**What is needed**:
What you return should be only the lines starting at the one that contains "camera: 45 degrees left, 15 degrees down" and running to the end of the listing, exactly as written, minus any pictures.

**Material to process**:
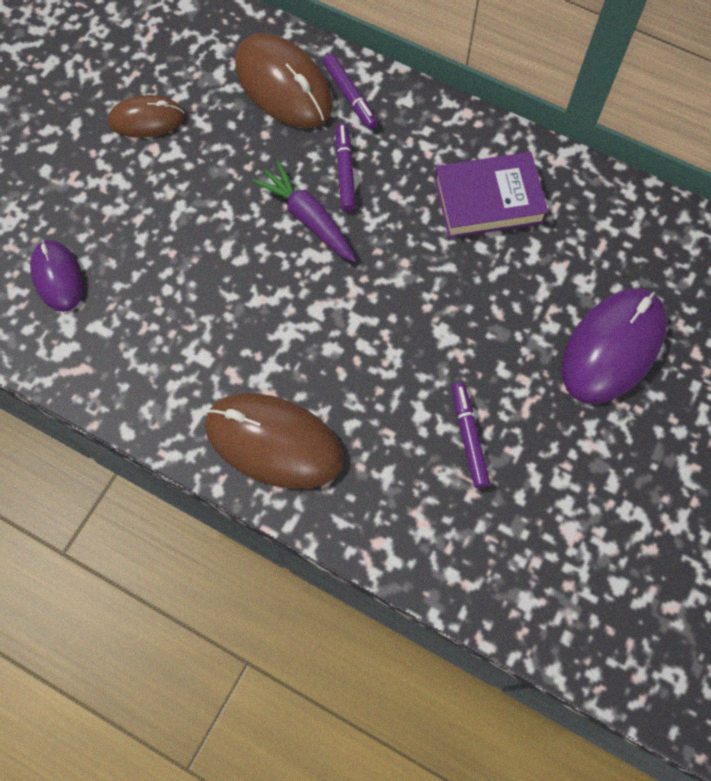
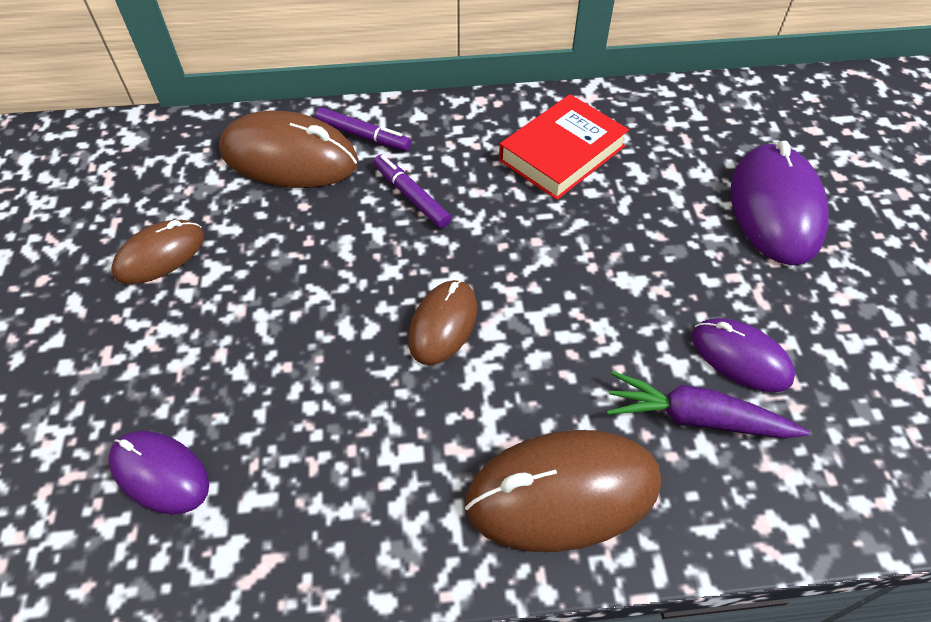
camera: 35 degrees left, 15 degrees down
purple carrot [252,161,356,262] -> purple carrot moved to [607,371,809,439]
purple book [434,152,549,238] -> red book [499,94,629,200]
purple marker [452,382,490,488] -> purple mouse [692,318,795,392]
none -> brown mouse [408,280,477,365]

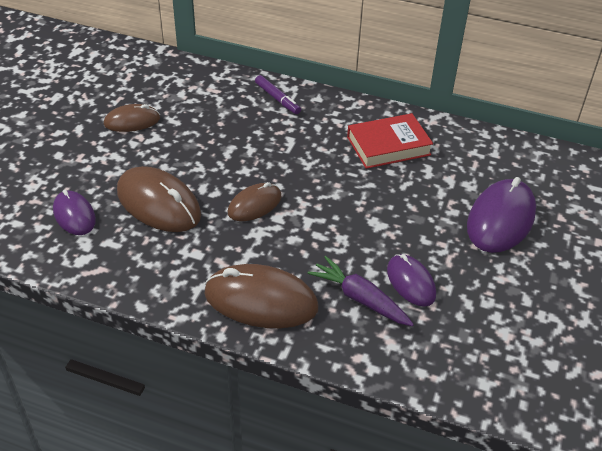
camera: 25 degrees right, 10 degrees down
brown mouse [219,111,359,188] -> brown mouse moved to [117,166,201,232]
purple marker [374,155,451,228] -> none

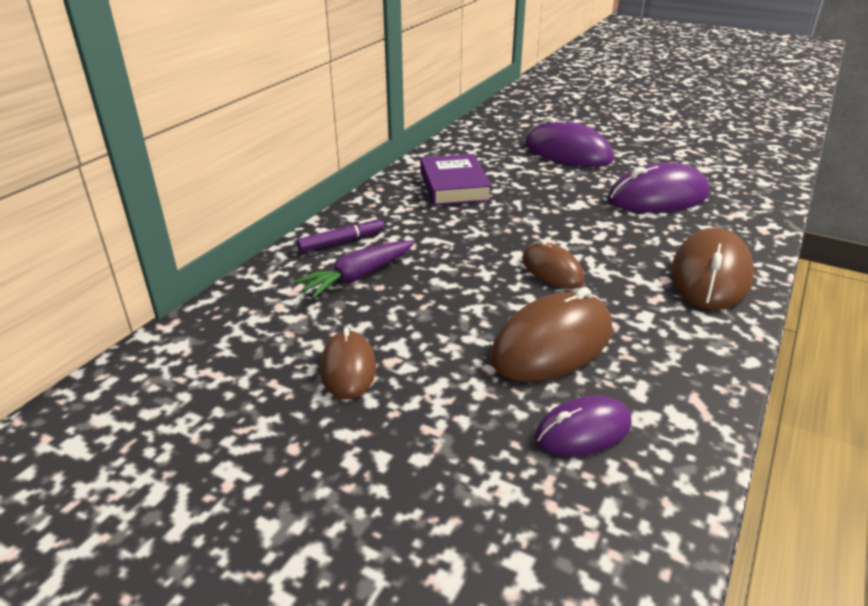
camera: 80 degrees left, 10 degrees down
purple carrot [307,256,414,326] -> purple carrot moved to [293,241,414,298]
red book [347,113,433,169] -> purple book [420,154,492,206]
purple mouse [387,254,436,306] -> purple mouse [608,163,710,213], size x1.67

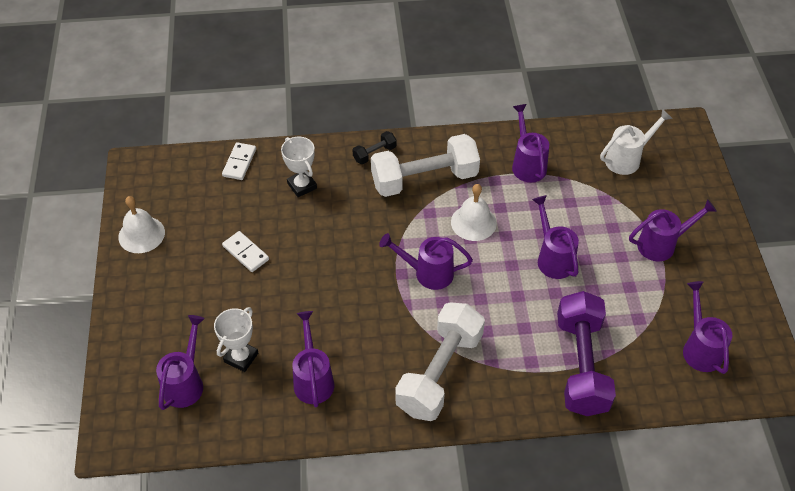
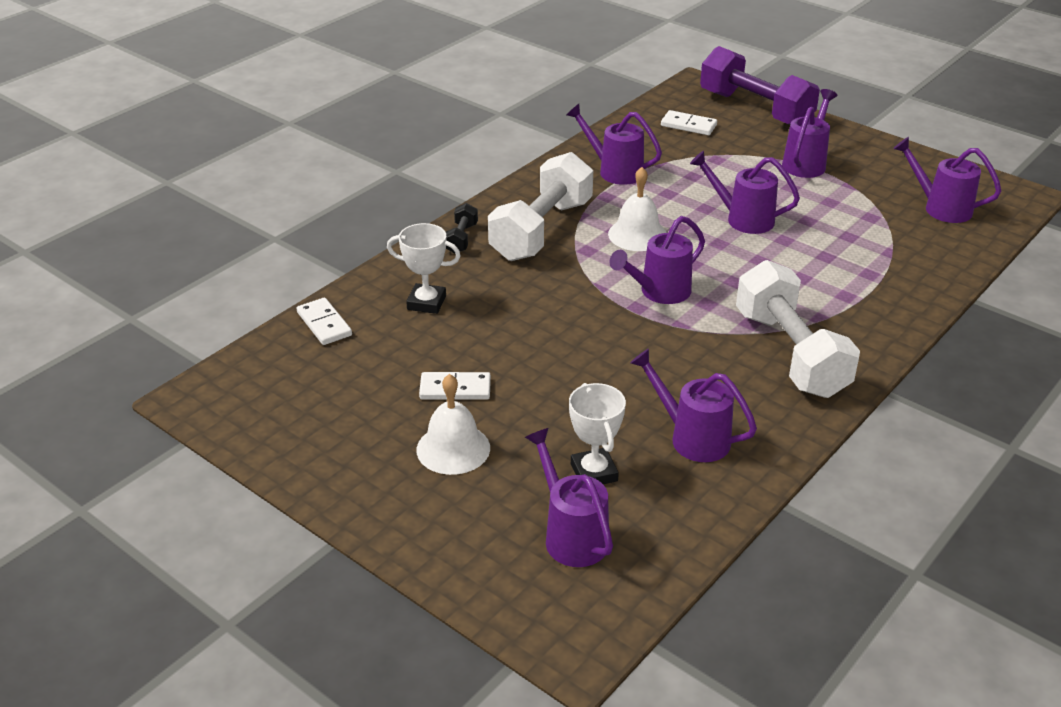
camera: 45 degrees left, 15 degrees down
white bell [118,196,165,253] -> white bell moved to [416,374,490,475]
purple dumbbell [557,291,616,416] -> purple dumbbell moved to [700,46,820,125]
white watering can [600,109,673,175] -> white domino [661,110,717,135]

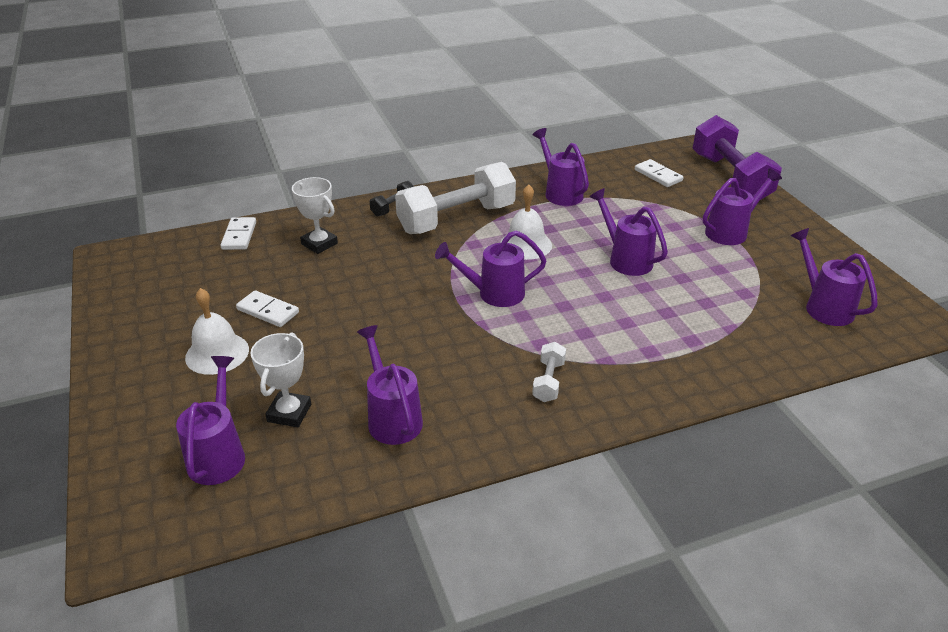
camera: 30 degrees right, 0 degrees up
white dumbbell [736,260,860,398] -> white dumbbell [532,342,566,402], size x0.43

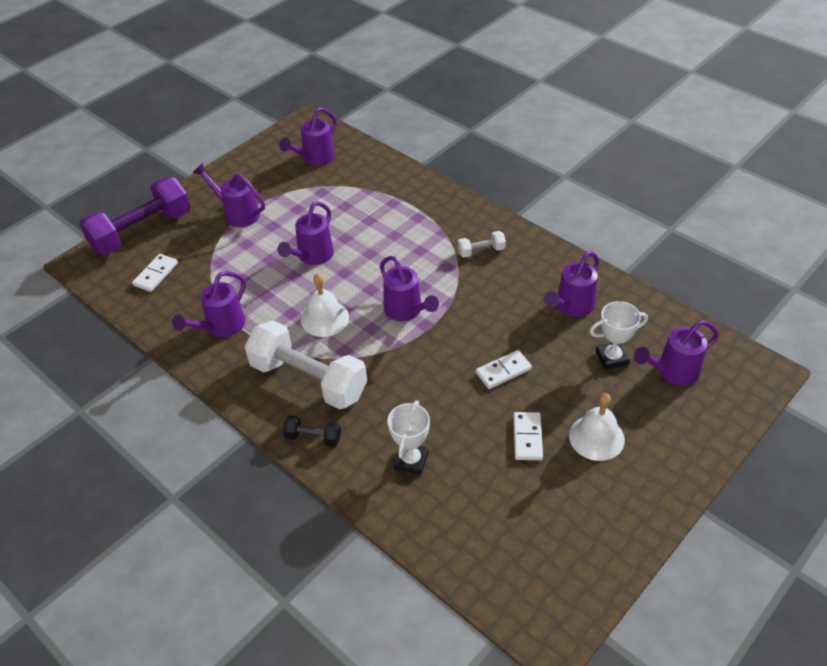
camera: 115 degrees left, 10 degrees up
white domino [220,217,256,250] -> white domino moved to [476,350,532,389]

**Your solution**:
camera: 45 degrees left, 15 degrees down
white bell [118,196,165,253] -> white bell moved to [416,374,490,475]
purple dumbbell [557,291,616,416] -> purple dumbbell moved to [700,46,820,125]
white watering can [600,109,673,175] -> white domino [661,110,717,135]

camera: 30 degrees right, 0 degrees up
white dumbbell [736,260,860,398] -> white dumbbell [532,342,566,402], size x0.43

camera: 115 degrees left, 10 degrees up
white domino [220,217,256,250] -> white domino moved to [476,350,532,389]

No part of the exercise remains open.